(Edit difference data)
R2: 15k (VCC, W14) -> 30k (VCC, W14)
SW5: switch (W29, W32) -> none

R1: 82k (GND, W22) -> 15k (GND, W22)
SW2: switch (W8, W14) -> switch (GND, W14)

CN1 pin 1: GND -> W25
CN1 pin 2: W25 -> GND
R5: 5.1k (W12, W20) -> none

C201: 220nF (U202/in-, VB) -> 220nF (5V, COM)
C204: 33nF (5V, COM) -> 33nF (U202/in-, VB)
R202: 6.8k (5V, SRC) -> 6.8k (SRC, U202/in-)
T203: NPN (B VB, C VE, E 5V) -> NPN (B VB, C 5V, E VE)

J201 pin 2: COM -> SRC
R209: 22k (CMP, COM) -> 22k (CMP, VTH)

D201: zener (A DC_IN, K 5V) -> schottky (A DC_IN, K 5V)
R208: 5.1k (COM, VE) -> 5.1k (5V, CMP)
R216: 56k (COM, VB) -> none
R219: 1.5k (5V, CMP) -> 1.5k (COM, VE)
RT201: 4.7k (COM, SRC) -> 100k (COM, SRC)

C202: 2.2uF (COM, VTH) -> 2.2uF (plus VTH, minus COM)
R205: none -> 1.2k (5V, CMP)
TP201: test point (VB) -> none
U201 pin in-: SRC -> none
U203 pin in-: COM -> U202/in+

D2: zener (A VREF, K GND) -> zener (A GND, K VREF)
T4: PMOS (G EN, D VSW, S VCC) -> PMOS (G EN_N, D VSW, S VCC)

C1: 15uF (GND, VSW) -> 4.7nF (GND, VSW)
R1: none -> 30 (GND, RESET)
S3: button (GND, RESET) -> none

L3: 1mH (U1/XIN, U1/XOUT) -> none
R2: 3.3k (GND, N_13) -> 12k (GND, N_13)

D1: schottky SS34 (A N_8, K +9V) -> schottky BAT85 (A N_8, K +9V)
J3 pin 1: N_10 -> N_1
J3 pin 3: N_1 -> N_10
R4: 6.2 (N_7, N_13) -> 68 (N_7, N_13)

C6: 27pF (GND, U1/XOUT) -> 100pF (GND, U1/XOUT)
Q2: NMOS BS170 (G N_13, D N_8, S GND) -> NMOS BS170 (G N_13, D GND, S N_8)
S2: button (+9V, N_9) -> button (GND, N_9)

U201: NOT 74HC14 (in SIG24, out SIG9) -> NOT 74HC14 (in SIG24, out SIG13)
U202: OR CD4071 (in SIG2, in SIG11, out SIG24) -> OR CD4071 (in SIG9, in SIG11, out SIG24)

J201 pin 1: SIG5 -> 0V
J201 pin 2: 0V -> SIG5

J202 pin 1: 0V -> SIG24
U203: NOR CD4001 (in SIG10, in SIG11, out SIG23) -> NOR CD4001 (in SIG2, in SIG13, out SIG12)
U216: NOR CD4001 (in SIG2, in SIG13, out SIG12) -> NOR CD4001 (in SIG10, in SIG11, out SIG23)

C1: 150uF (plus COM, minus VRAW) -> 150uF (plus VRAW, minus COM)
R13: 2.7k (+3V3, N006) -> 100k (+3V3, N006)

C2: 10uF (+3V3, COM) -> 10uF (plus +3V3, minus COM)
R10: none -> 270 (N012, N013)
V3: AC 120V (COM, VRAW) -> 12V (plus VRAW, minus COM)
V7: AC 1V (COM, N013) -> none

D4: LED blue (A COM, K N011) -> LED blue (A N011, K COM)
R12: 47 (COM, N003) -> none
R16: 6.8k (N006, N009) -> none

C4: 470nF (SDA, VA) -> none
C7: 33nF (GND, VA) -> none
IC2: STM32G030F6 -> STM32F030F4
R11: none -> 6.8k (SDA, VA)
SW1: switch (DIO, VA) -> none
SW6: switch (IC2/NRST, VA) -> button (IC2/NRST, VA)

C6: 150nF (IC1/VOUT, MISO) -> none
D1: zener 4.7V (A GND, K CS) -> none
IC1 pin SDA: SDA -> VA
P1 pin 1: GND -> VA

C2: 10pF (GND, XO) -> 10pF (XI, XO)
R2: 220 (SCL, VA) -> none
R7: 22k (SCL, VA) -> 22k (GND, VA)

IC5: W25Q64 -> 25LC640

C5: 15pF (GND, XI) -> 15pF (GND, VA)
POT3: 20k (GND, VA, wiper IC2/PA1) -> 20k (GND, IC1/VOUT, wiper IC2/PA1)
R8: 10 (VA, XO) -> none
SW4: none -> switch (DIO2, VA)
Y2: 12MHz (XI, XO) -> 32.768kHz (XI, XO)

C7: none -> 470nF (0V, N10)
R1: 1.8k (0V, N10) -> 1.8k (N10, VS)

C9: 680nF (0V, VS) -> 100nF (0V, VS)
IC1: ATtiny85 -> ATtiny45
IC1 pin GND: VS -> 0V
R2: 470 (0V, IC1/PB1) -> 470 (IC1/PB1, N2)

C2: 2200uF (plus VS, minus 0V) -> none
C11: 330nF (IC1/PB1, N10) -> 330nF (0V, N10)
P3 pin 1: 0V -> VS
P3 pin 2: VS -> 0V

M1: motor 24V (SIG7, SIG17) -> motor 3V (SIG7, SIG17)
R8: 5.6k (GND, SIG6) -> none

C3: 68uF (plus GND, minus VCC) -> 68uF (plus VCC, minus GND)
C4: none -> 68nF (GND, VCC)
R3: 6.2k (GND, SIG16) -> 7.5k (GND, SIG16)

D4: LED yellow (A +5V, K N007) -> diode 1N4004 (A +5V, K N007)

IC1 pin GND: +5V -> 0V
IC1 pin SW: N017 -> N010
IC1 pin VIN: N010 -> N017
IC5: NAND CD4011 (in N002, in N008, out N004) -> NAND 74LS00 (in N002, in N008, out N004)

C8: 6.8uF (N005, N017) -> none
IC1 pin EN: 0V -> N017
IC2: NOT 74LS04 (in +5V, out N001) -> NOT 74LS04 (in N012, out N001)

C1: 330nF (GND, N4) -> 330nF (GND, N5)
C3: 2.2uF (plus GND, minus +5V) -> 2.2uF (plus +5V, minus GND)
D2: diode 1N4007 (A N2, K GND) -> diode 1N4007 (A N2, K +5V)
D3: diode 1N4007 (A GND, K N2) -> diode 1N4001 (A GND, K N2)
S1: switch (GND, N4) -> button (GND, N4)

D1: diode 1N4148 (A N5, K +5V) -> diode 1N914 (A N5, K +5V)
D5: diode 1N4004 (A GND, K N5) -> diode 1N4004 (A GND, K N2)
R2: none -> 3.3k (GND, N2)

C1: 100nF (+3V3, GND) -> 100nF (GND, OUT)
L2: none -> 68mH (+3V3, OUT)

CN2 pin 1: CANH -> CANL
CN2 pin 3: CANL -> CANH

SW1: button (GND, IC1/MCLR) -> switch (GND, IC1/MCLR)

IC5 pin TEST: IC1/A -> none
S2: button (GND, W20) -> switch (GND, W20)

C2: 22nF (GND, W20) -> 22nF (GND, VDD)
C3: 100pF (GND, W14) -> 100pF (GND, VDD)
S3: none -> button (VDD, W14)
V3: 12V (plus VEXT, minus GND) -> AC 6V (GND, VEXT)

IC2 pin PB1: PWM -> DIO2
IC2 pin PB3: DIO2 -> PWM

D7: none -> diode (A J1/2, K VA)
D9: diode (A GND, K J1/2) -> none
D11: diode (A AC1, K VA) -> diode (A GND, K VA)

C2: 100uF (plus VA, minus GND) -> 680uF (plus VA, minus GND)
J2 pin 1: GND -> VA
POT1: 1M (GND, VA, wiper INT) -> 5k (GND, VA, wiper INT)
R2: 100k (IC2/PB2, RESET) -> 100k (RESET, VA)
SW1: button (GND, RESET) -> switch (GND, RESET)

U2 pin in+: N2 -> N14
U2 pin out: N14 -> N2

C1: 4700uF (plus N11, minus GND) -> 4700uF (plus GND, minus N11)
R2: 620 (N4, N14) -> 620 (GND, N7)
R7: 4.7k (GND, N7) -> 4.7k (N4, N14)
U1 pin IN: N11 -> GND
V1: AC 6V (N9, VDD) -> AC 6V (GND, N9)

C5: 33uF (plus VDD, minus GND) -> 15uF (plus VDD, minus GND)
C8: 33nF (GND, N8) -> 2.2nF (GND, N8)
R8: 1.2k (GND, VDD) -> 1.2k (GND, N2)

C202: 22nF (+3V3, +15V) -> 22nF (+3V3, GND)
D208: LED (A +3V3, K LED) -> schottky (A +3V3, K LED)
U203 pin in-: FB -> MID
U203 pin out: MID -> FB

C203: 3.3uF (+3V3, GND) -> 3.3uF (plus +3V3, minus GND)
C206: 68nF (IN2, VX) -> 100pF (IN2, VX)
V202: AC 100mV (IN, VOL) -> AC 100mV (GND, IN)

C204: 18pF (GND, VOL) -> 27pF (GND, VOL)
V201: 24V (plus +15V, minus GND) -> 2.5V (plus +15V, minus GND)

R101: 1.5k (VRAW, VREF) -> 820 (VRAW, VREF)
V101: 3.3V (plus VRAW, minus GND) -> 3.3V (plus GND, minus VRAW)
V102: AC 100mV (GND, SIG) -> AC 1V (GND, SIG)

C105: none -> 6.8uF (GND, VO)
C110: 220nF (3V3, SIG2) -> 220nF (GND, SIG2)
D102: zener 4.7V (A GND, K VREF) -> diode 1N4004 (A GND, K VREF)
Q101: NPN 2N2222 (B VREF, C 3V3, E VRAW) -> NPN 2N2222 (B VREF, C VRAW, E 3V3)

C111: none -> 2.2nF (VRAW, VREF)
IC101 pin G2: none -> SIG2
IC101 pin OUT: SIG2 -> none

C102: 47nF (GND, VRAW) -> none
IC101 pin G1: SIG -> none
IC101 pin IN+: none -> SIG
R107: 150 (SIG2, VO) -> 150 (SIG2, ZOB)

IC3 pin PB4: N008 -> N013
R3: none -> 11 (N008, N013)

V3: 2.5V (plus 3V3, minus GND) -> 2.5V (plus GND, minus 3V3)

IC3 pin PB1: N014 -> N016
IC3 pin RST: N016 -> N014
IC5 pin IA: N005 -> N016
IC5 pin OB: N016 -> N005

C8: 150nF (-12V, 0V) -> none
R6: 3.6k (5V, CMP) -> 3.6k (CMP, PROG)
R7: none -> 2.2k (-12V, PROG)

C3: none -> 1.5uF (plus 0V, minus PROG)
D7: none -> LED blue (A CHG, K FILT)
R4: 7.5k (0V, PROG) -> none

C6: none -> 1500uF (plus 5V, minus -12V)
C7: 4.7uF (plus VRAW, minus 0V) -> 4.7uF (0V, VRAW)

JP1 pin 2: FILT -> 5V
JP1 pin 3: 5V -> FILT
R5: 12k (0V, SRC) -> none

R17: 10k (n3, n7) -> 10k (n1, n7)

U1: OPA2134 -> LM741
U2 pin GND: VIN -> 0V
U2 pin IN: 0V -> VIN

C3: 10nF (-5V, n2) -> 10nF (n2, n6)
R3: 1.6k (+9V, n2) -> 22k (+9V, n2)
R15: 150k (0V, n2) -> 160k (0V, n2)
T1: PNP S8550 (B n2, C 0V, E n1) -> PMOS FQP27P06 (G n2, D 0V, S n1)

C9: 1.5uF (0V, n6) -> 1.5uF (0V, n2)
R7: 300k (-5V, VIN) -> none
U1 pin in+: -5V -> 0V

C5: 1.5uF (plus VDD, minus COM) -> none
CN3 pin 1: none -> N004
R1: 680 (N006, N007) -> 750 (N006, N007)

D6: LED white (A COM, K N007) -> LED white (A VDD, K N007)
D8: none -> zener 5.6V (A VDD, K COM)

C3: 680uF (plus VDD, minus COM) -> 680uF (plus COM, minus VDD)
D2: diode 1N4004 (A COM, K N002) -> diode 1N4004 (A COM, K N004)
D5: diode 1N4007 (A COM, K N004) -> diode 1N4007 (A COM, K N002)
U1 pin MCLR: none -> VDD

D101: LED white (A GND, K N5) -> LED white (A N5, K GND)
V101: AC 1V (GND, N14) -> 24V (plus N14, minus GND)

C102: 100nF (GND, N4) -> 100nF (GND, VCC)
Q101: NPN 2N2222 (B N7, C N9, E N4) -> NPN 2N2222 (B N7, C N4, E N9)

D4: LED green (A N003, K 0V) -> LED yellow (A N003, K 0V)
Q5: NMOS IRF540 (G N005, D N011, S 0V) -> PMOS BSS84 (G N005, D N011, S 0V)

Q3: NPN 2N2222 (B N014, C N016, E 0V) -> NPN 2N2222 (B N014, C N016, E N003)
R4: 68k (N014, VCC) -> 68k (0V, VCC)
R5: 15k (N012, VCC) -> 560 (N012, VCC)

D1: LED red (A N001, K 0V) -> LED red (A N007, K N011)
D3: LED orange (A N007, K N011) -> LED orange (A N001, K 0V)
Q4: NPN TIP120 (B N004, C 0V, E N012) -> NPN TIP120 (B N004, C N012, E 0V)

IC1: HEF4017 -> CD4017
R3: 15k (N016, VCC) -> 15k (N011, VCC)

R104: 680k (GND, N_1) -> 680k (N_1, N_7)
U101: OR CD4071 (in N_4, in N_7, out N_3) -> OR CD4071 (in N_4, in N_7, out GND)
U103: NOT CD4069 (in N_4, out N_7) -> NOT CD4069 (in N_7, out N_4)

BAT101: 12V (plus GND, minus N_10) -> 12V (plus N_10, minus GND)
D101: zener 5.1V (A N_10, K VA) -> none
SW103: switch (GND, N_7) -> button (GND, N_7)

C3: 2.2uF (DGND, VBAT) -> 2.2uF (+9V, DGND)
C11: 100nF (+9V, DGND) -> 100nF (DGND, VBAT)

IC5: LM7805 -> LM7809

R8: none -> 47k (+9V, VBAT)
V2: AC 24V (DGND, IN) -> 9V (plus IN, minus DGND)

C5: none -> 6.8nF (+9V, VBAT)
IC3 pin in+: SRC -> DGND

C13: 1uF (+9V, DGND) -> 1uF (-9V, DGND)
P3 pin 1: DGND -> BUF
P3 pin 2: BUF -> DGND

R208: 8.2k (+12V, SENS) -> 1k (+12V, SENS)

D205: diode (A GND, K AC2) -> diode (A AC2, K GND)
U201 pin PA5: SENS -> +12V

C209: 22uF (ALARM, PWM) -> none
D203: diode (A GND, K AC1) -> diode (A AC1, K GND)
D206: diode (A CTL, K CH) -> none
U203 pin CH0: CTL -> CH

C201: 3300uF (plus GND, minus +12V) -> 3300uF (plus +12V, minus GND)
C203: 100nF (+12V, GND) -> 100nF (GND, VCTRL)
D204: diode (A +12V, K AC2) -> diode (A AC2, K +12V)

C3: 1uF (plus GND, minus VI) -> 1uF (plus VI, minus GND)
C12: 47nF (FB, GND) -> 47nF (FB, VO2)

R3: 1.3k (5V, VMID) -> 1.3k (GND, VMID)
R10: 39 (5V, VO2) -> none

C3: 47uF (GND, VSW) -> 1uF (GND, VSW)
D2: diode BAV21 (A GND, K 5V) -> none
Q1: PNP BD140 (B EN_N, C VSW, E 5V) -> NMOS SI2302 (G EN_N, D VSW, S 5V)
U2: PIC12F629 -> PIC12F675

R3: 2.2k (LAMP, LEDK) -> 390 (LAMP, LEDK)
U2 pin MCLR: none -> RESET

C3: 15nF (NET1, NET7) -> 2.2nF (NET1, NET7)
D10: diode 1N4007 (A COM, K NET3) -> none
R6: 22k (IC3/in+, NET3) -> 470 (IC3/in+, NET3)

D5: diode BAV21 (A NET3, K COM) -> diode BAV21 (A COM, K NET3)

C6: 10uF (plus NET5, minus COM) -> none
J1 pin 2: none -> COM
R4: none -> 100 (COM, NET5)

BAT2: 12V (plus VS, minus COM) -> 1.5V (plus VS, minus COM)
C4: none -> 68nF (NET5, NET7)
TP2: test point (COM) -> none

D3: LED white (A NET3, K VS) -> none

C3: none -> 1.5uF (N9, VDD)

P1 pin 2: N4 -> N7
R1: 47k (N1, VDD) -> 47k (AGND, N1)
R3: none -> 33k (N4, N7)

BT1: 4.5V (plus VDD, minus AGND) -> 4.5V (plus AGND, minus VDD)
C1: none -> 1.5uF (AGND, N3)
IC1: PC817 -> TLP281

**Aim of the task:**
With the line holding "IC5 pin IA: N005 -> N016" as the first and the line holding "R4: 7.5k (0V, PROG) -> none" as the last, set down that range of the entries above exactly, and nothing else.

**Your solution:**
IC5 pin IA: N005 -> N016
IC5 pin OB: N016 -> N005

C8: 150nF (-12V, 0V) -> none
R6: 3.6k (5V, CMP) -> 3.6k (CMP, PROG)
R7: none -> 2.2k (-12V, PROG)

C3: none -> 1.5uF (plus 0V, minus PROG)
D7: none -> LED blue (A CHG, K FILT)
R4: 7.5k (0V, PROG) -> none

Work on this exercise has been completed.